From the entries below, copy every line holding the word "turned".

- [DATA SUPPLIED]:
◆ ◆ ◆ ◆ ◆
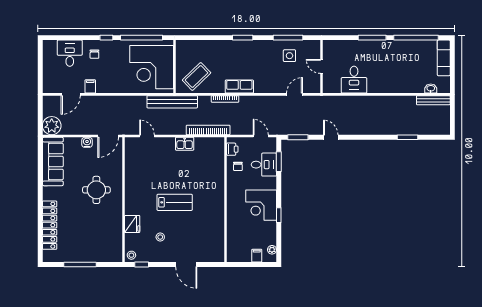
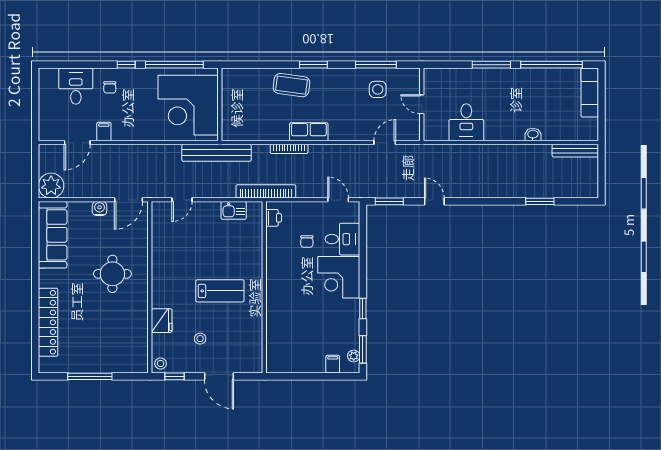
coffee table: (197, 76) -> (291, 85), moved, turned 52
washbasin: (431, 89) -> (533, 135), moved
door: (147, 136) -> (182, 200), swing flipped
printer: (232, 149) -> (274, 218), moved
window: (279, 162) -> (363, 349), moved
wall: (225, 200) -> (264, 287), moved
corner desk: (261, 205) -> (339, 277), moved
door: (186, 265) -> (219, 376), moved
◆ ◆ ◆ ◆ ◆
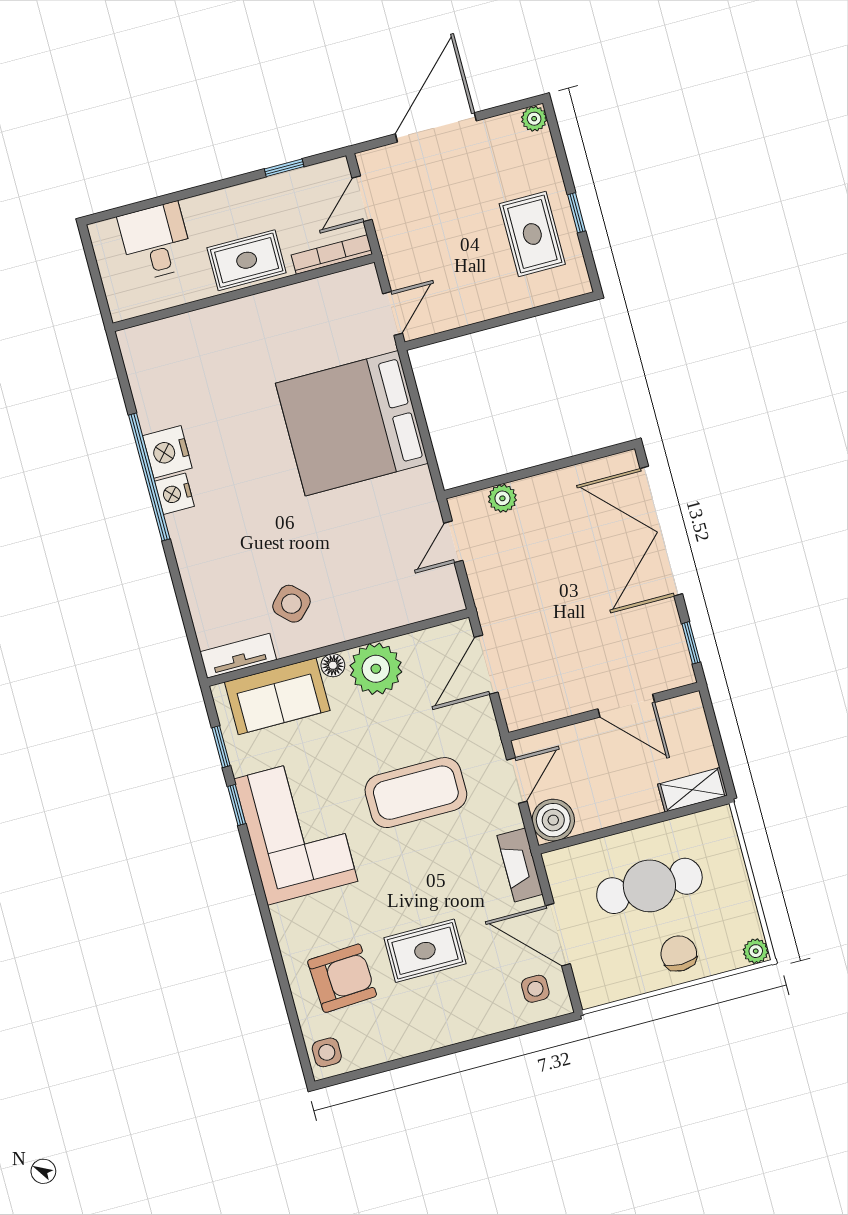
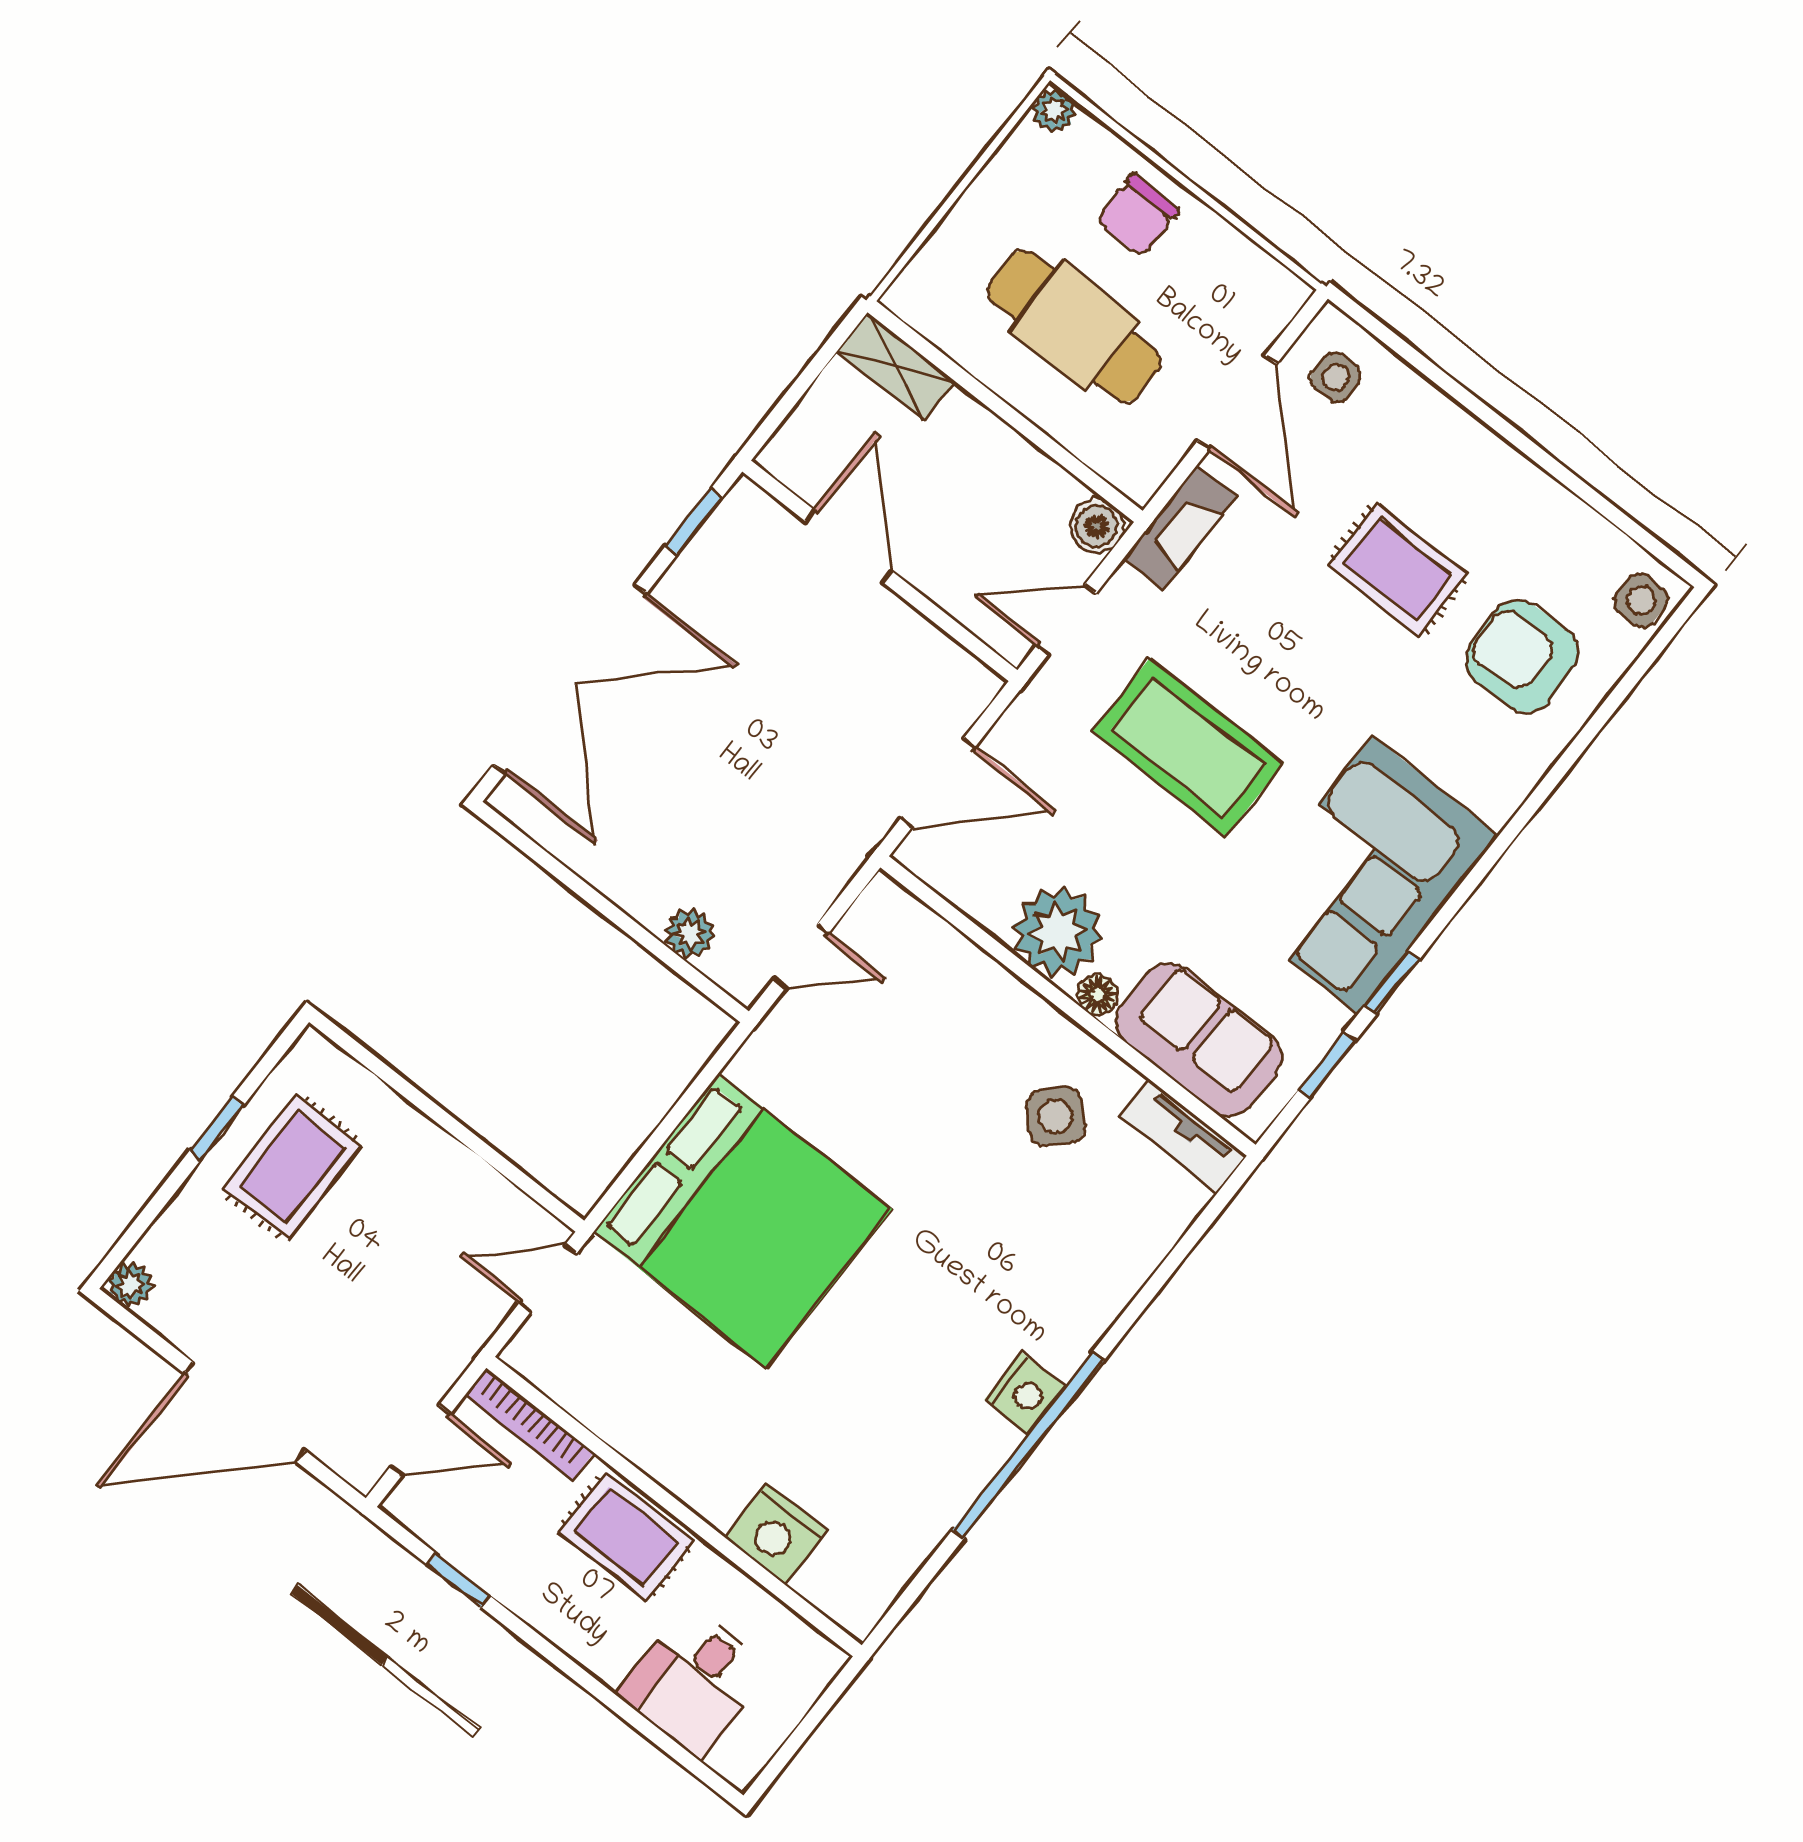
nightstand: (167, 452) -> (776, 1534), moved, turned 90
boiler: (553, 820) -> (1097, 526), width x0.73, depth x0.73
◆ ◆ ◆ ◆ ◆
- [RESULT OF THE TASK]:
coffee table: (197, 76) -> (291, 85), moved, turned 52
nightstand: (167, 452) -> (776, 1534), moved, turned 90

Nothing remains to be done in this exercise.